== SOURCE DATA ==

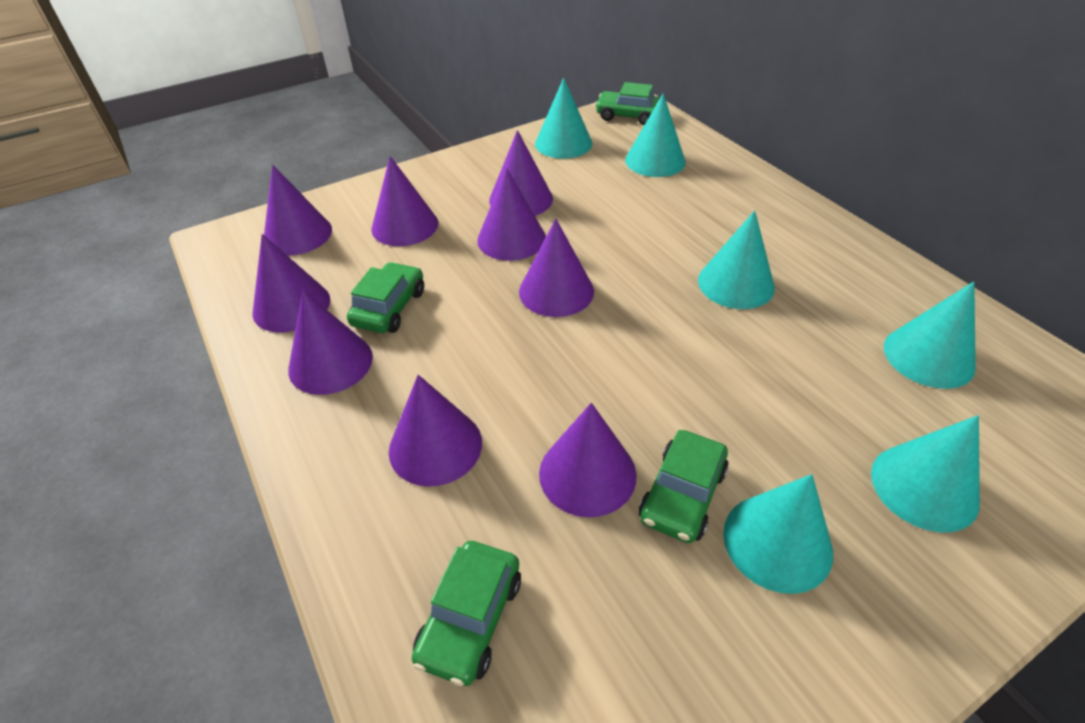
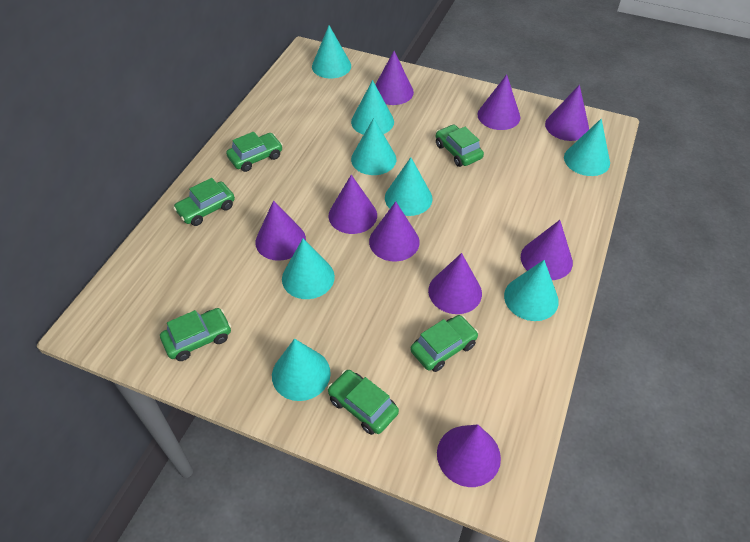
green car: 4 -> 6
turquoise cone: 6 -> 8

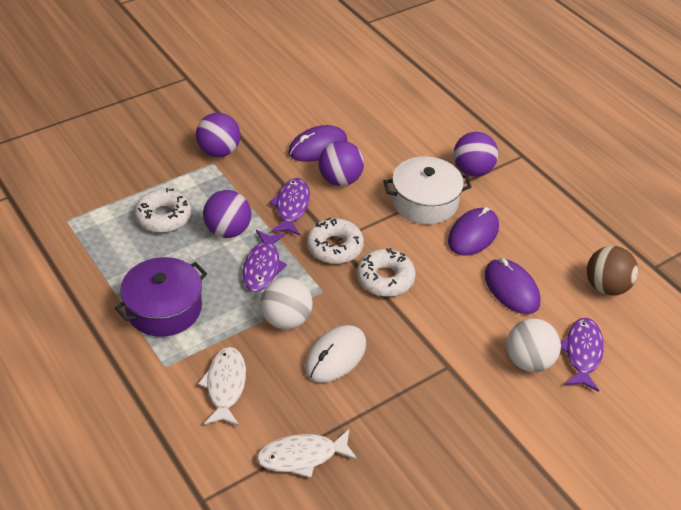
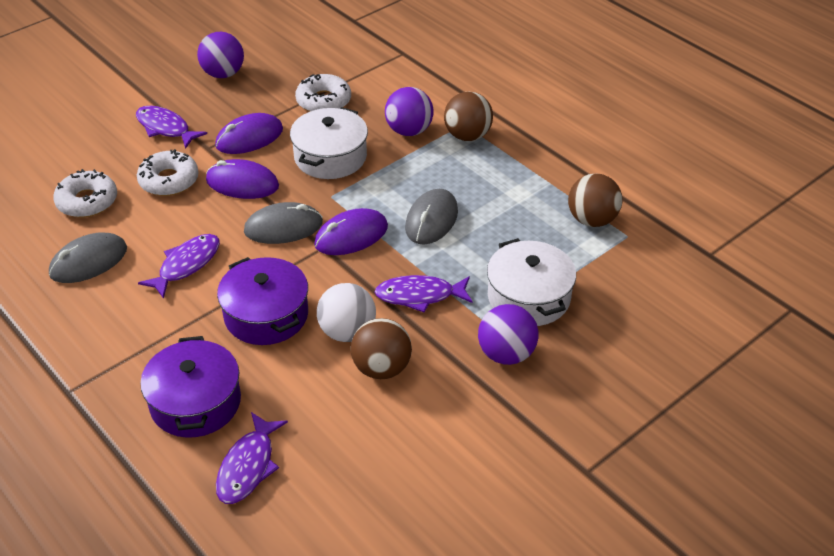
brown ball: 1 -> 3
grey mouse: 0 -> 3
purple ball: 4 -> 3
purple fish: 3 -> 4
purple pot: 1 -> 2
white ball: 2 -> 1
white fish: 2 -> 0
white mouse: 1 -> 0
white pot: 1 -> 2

===

● **ACTIVITY**: The answer consists of every line above in which the word "white" occurs.

● **ANSWER BOX**:
white ball: 2 -> 1
white fish: 2 -> 0
white mouse: 1 -> 0
white pot: 1 -> 2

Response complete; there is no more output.